> TASK OBJECTIVE
Write out the stretch of lines below that begins at the line with "DHT1 pin DATA: B6 -> B4" and ends at the line with "RTC3 pin GND: GND -> none", including both, exactly as given and nothing more.

> TASK DATA
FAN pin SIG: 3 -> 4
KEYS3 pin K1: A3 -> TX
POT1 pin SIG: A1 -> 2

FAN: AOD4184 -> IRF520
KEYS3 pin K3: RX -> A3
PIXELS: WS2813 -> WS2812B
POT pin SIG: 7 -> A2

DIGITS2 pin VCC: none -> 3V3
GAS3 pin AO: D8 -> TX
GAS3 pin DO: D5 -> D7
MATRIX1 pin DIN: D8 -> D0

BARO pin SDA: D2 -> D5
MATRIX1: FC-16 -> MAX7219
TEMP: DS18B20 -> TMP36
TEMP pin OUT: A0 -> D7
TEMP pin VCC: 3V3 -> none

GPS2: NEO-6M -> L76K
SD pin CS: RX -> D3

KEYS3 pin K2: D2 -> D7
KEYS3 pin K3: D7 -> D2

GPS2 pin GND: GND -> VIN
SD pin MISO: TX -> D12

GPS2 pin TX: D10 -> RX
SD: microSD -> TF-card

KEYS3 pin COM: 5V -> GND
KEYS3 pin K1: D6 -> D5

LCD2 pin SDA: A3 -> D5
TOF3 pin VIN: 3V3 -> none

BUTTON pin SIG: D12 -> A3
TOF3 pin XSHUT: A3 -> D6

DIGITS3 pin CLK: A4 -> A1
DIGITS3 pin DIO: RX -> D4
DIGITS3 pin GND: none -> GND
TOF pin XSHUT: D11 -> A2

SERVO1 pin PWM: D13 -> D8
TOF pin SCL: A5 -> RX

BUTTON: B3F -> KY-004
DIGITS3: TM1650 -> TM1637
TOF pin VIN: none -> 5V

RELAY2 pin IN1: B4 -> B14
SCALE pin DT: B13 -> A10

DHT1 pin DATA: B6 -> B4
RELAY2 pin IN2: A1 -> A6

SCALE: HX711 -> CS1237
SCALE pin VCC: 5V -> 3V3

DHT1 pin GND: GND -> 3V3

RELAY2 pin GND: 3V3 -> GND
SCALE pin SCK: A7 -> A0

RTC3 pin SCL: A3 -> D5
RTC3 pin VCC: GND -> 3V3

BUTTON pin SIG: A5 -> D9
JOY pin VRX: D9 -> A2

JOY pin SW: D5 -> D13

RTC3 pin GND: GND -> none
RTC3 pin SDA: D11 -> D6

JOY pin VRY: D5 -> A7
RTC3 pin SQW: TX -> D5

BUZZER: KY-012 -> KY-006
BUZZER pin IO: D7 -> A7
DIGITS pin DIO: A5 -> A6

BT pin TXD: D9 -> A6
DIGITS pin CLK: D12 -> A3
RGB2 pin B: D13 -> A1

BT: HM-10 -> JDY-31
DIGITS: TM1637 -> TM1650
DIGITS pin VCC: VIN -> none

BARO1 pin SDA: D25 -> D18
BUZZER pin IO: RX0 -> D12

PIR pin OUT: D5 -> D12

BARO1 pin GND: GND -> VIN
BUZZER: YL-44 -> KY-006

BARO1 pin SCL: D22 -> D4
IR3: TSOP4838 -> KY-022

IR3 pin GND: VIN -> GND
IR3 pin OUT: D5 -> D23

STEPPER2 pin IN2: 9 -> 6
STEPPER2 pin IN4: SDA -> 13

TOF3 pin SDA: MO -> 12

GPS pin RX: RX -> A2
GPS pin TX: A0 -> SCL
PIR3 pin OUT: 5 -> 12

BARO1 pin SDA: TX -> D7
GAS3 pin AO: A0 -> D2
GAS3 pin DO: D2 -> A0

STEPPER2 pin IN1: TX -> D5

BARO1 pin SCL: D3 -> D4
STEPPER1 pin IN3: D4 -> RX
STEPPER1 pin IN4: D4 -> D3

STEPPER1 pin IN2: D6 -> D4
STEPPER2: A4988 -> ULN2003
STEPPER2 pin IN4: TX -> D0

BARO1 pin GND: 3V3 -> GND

> REPLY
DHT1 pin DATA: B6 -> B4
RELAY2 pin IN2: A1 -> A6

SCALE: HX711 -> CS1237
SCALE pin VCC: 5V -> 3V3

DHT1 pin GND: GND -> 3V3

RELAY2 pin GND: 3V3 -> GND
SCALE pin SCK: A7 -> A0

RTC3 pin SCL: A3 -> D5
RTC3 pin VCC: GND -> 3V3

BUTTON pin SIG: A5 -> D9
JOY pin VRX: D9 -> A2

JOY pin SW: D5 -> D13

RTC3 pin GND: GND -> none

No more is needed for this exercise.